*Material provided*

_____

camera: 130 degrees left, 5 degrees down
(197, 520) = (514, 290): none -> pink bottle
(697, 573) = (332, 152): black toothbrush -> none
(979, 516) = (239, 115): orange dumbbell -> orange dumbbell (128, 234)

_____

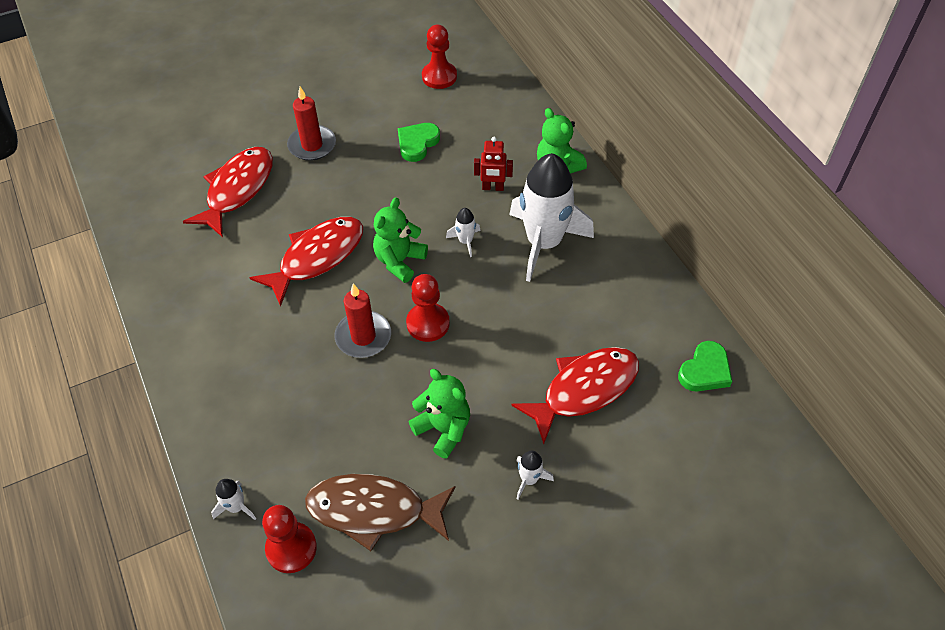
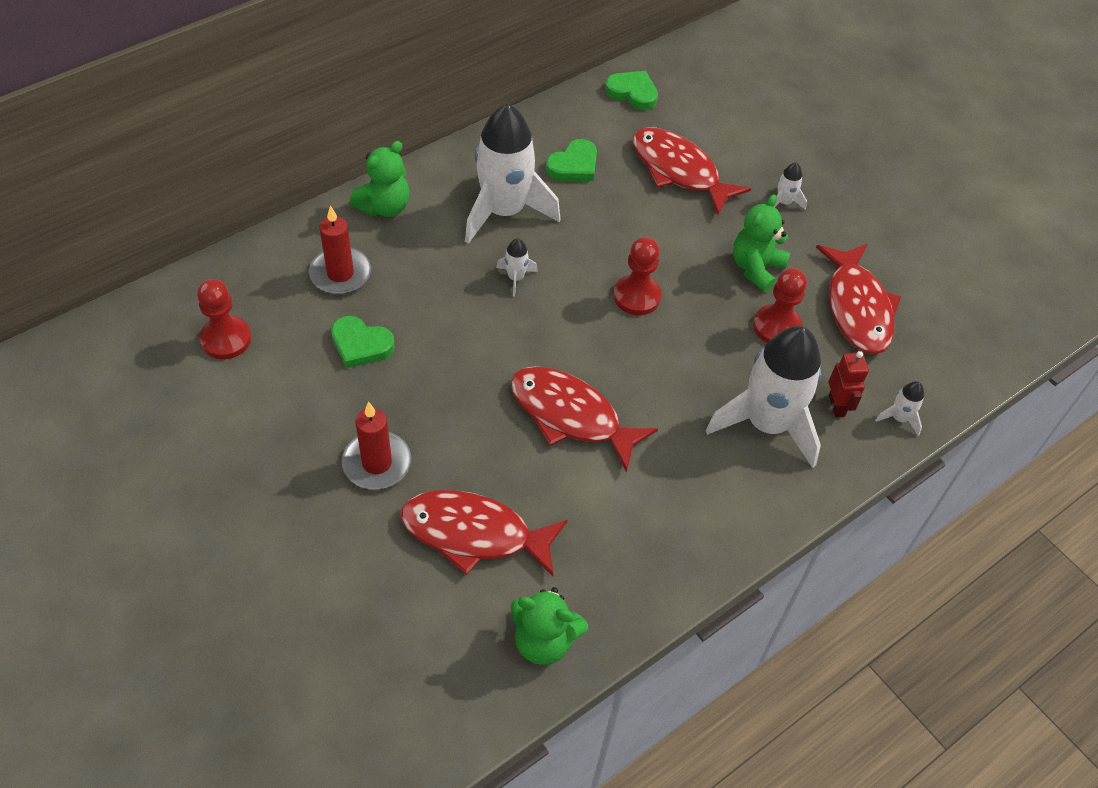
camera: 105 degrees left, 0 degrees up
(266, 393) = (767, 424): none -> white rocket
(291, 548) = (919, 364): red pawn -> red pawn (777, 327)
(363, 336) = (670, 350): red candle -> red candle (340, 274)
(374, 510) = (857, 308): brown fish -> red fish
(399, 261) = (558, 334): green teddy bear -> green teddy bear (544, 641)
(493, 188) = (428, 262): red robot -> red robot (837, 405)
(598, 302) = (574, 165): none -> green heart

_____

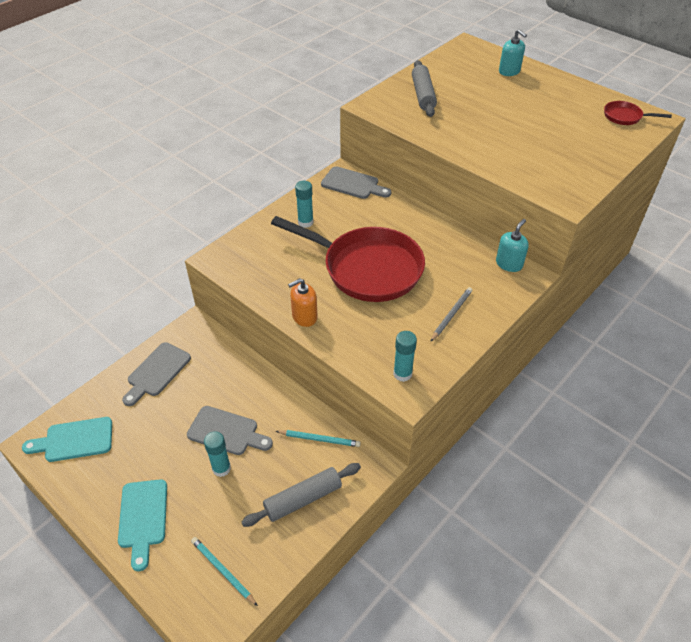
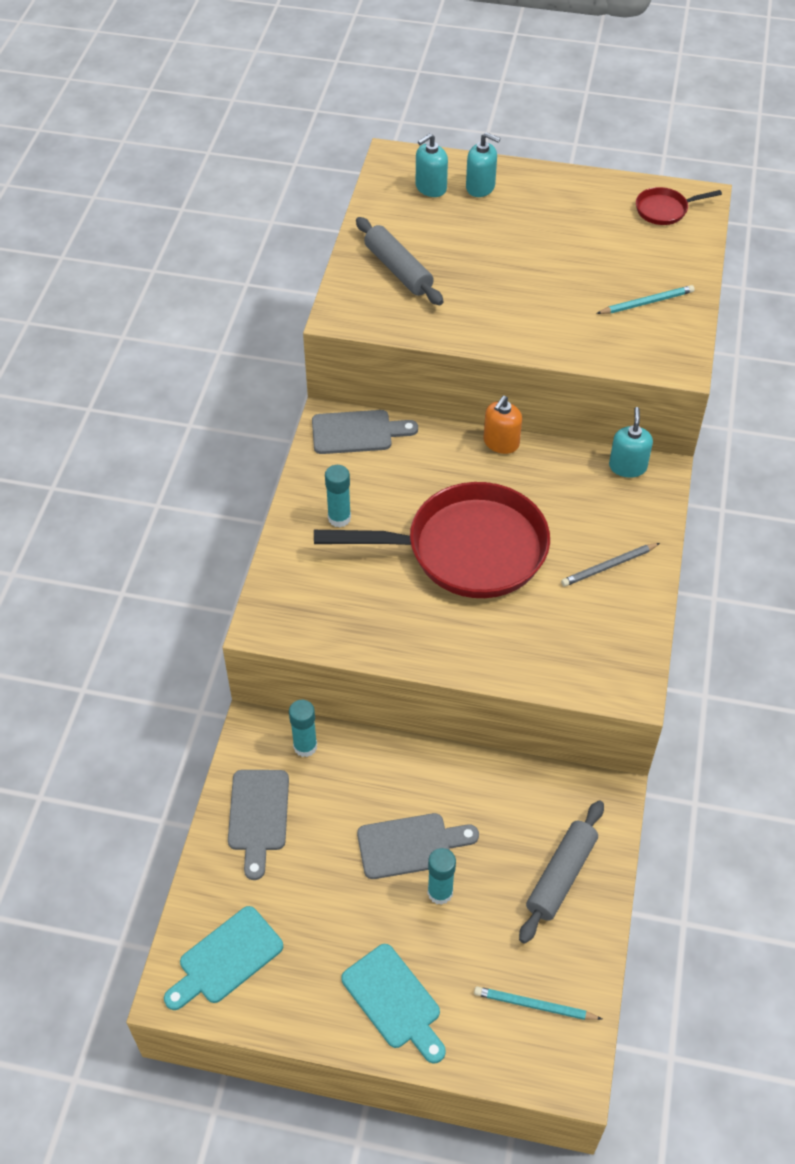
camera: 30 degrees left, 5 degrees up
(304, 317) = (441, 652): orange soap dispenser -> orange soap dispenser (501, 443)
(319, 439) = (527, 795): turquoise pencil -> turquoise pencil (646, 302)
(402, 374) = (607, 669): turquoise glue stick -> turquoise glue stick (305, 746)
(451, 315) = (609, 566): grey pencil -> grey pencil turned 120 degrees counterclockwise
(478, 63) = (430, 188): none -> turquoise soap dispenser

_____

*The problem*
In the listing above, start at the line with "(319, 439) = (527, 795): turquoise", go on through the line with "(478, 63) = (430, 188): none", and copy each of those lines exactly; leave out all the rest.

*Result of the exercise*
(319, 439) = (527, 795): turquoise pencil -> turquoise pencil (646, 302)
(402, 374) = (607, 669): turquoise glue stick -> turquoise glue stick (305, 746)
(451, 315) = (609, 566): grey pencil -> grey pencil turned 120 degrees counterclockwise
(478, 63) = (430, 188): none -> turquoise soap dispenser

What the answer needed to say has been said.